_Problem details_. Whenever a line in the listing contains "button", copy that line.

_Supplied data_.
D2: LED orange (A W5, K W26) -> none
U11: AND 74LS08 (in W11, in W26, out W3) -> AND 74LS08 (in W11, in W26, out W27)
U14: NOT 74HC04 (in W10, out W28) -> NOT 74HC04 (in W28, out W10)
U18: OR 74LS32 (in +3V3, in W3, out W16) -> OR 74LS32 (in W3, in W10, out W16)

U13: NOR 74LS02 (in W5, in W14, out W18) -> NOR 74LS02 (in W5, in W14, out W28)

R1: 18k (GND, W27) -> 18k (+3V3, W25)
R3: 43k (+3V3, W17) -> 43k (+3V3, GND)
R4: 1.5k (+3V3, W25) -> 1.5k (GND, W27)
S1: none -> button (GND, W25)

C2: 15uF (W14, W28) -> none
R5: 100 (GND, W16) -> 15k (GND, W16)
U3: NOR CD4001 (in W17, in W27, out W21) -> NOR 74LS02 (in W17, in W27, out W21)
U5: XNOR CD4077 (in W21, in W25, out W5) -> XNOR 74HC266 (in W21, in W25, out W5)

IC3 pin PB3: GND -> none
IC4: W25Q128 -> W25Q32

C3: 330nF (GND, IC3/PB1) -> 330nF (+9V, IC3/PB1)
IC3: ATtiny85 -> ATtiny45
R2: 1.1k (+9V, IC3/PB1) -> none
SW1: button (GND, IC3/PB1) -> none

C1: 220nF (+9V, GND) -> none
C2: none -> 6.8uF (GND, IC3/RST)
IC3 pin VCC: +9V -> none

_The completed task_.
S1: none -> button (GND, W25)
SW1: button (GND, IC3/PB1) -> none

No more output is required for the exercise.